ABOUT THIS EXERCISE
Restate the data below word for word, omitting pictures.

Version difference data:
┏━━

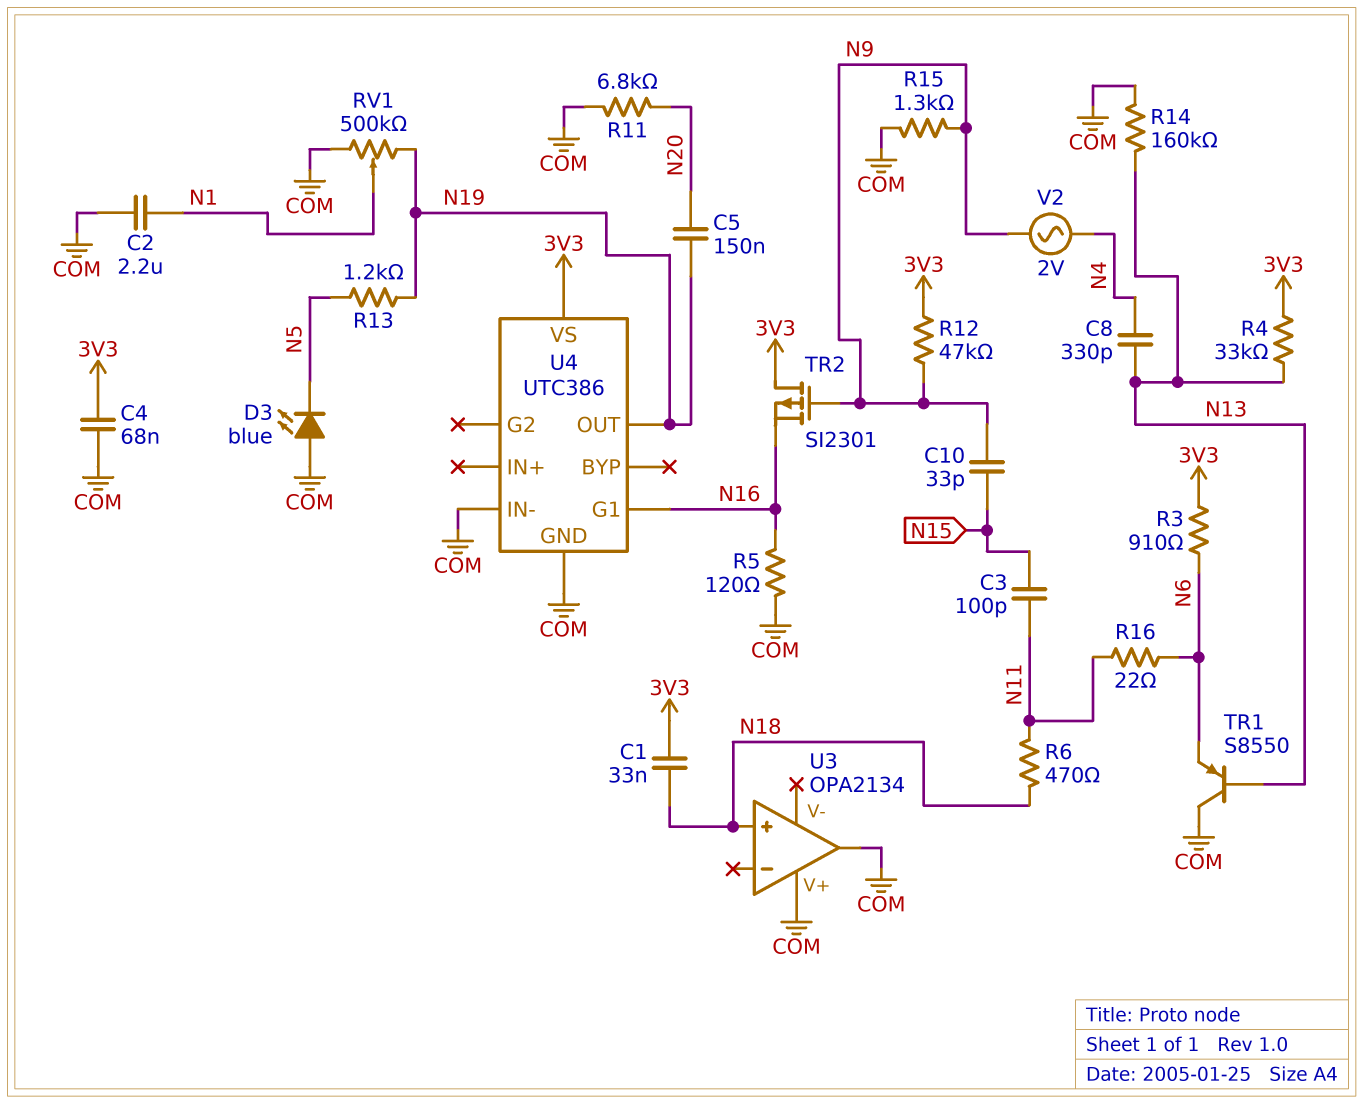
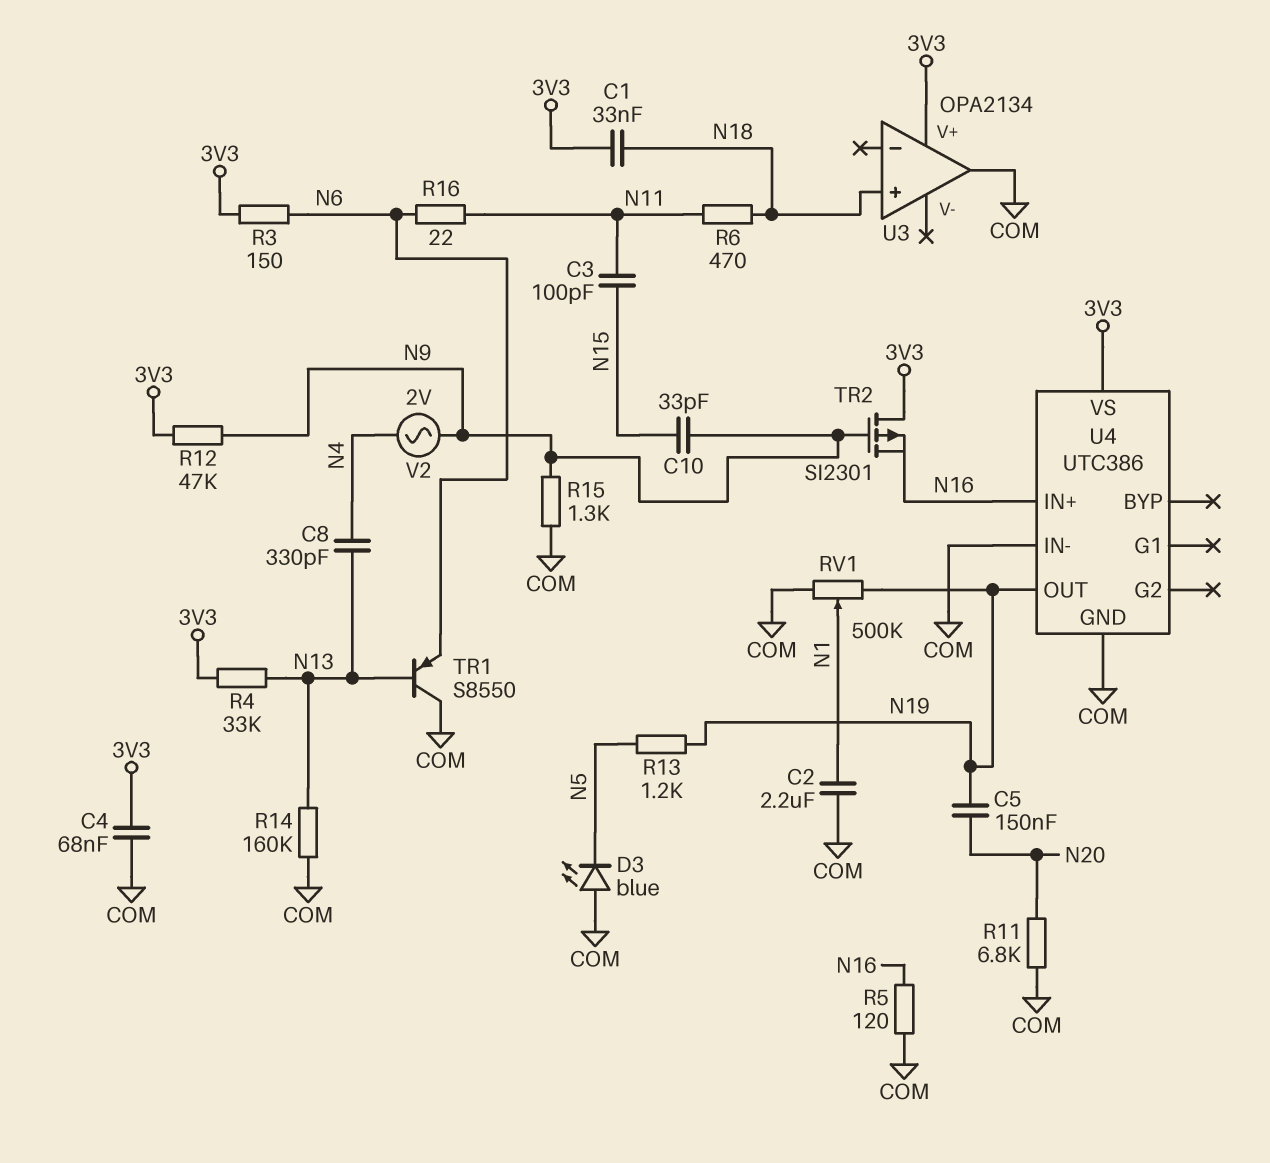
R3: 910 (3V3, N6) -> 150 (3V3, N6)
U3 pin V+: COM -> 3V3
U4 pin G1: N16 -> none
U4 pin IN+: none -> N16

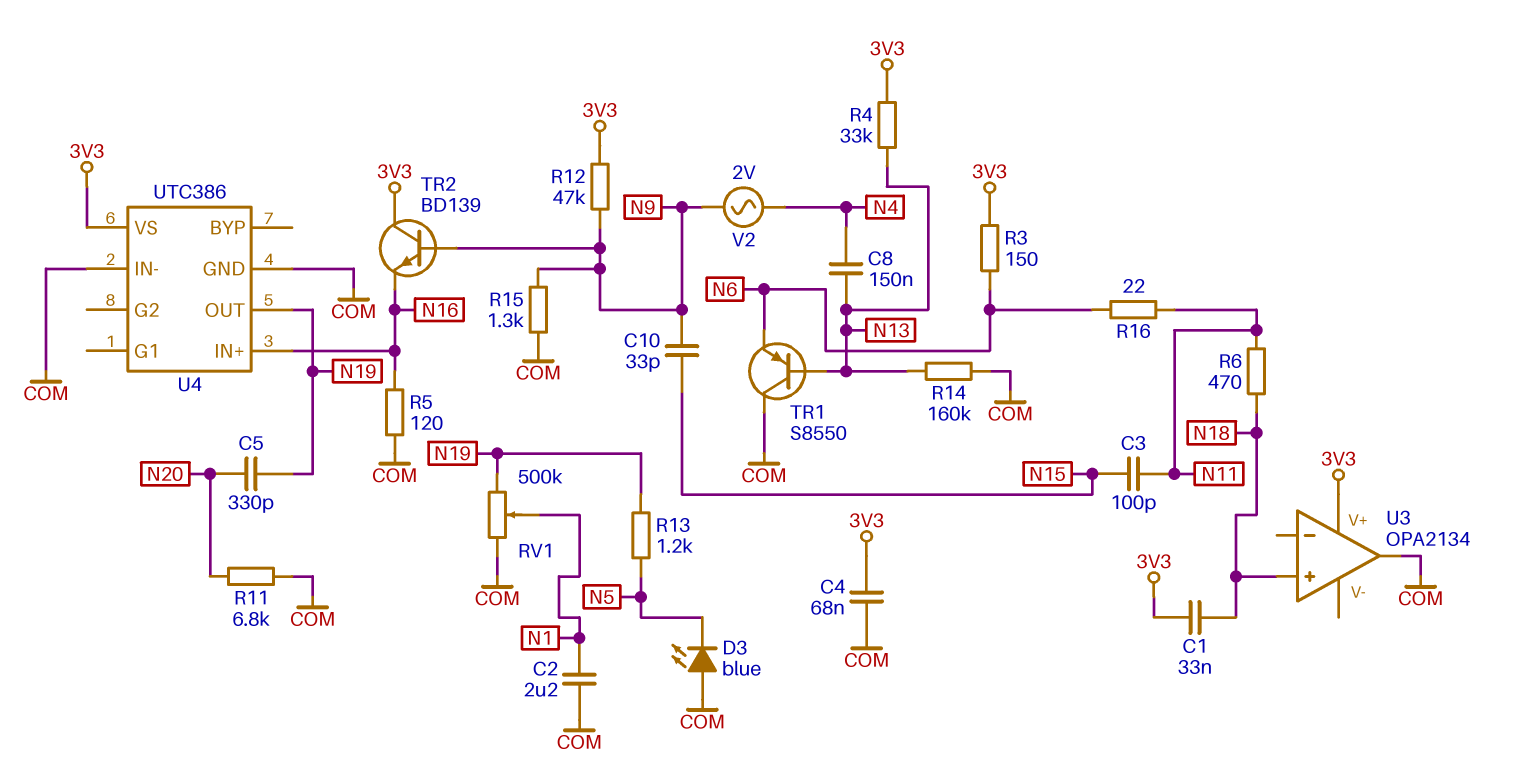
C5: 150nF (N19, N20) -> 330pF (N19, N20)
C8: 330pF (N4, N13) -> 150nF (N4, N13)
TR2: PMOS SI2301 (G N9, D 3V3, S N16) -> NPN BD139 (B N9, C 3V3, E N16)

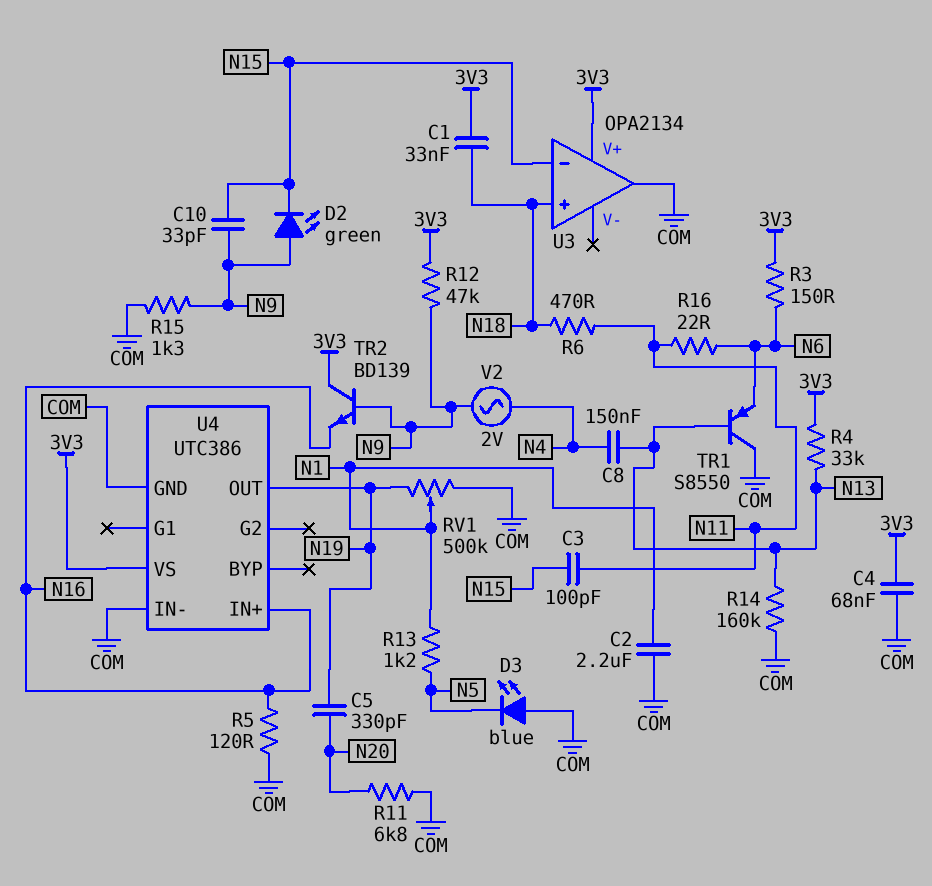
D2: none -> LED green (A N9, K N15)
R13: 1.2k (N5, N19) -> 1.2k (N1, N5)
U3 pin in-: none -> N15

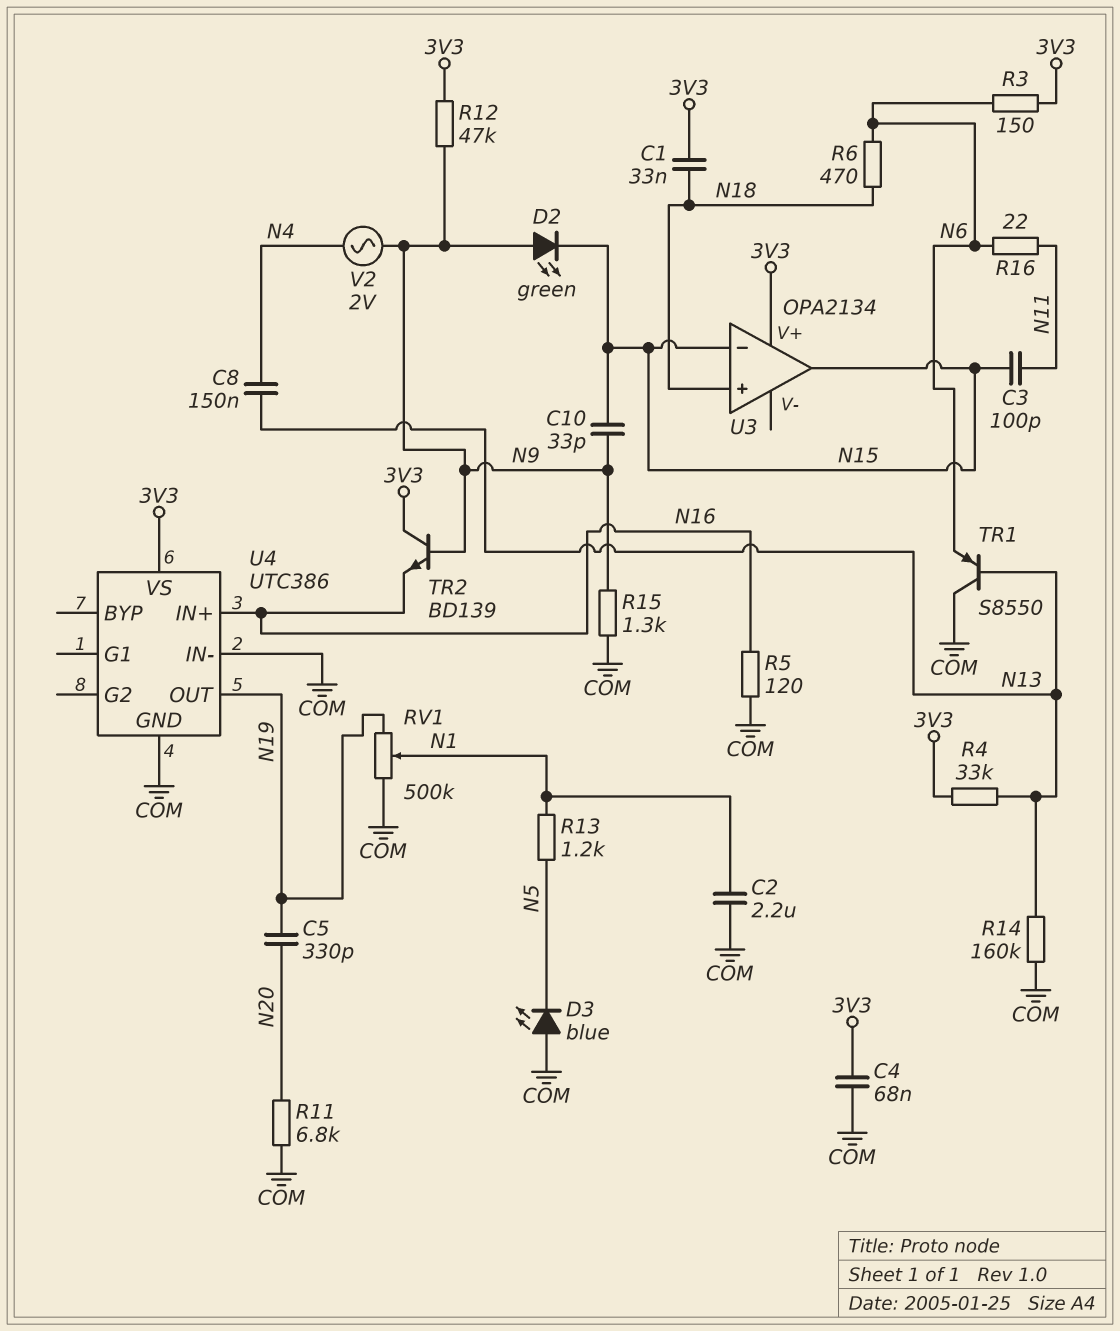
R6: 470 (N11, N18) -> 470 (N6, N18)
U3 pin out: COM -> N15

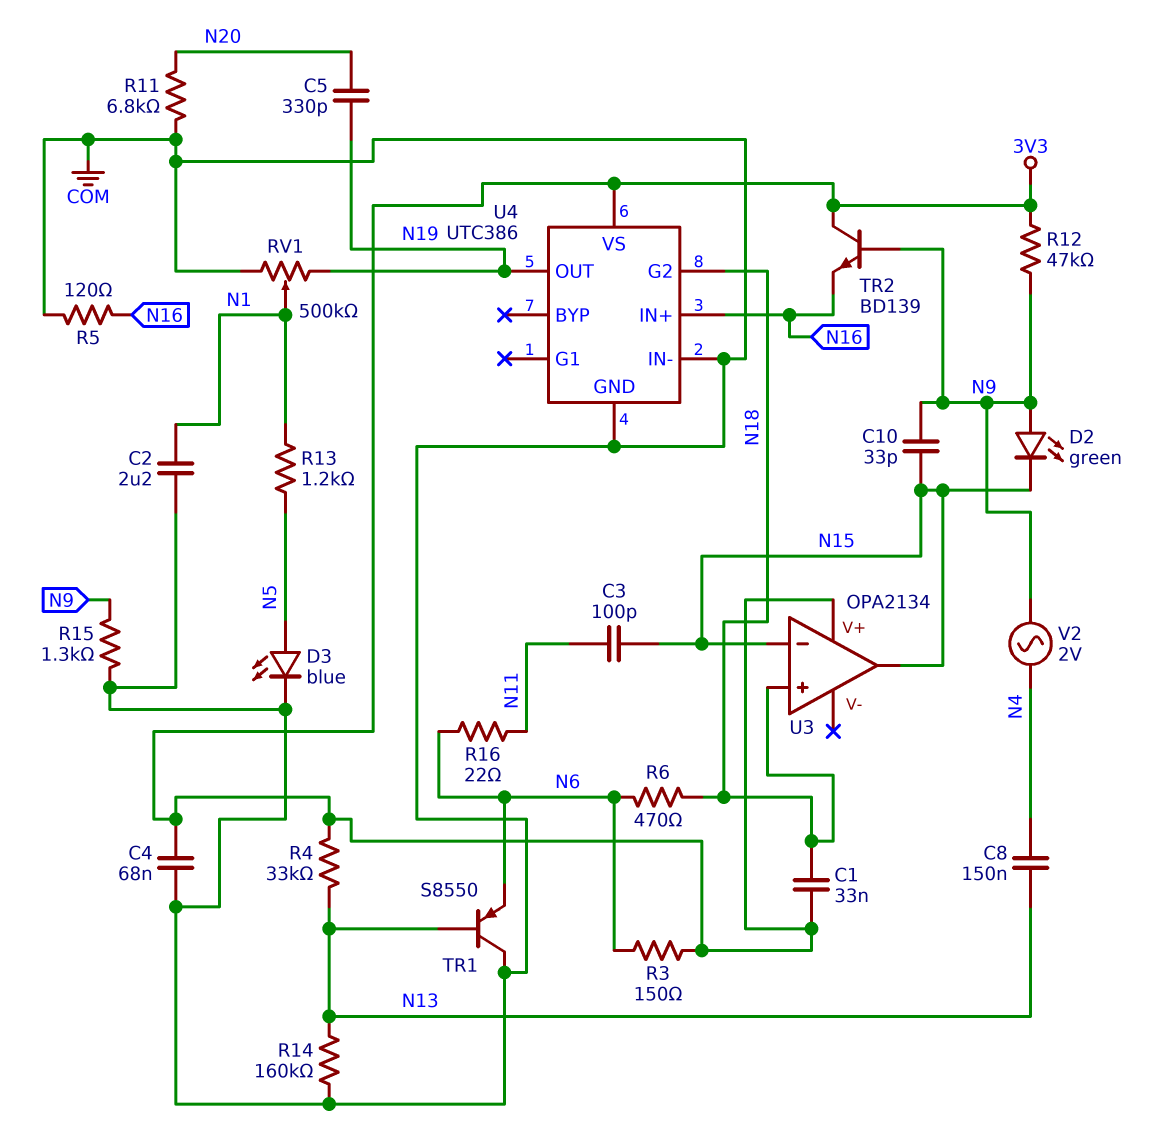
D3: LED blue (A COM, K N5) -> LED blue (A N5, K COM)
U4 pin G2: none -> N18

┗━━

ANSWER TO THE PROBLEM
R3: 910 (3V3, N6) -> 150 (3V3, N6)
U3 pin V+: COM -> 3V3
U4 pin G1: N16 -> none
U4 pin IN+: none -> N16

C5: 150nF (N19, N20) -> 330pF (N19, N20)
C8: 330pF (N4, N13) -> 150nF (N4, N13)
TR2: PMOS SI2301 (G N9, D 3V3, S N16) -> NPN BD139 (B N9, C 3V3, E N16)

D2: none -> LED green (A N9, K N15)
R13: 1.2k (N5, N19) -> 1.2k (N1, N5)
U3 pin in-: none -> N15

R6: 470 (N11, N18) -> 470 (N6, N18)
U3 pin out: COM -> N15

D3: LED blue (A COM, K N5) -> LED blue (A N5, K COM)
U4 pin G2: none -> N18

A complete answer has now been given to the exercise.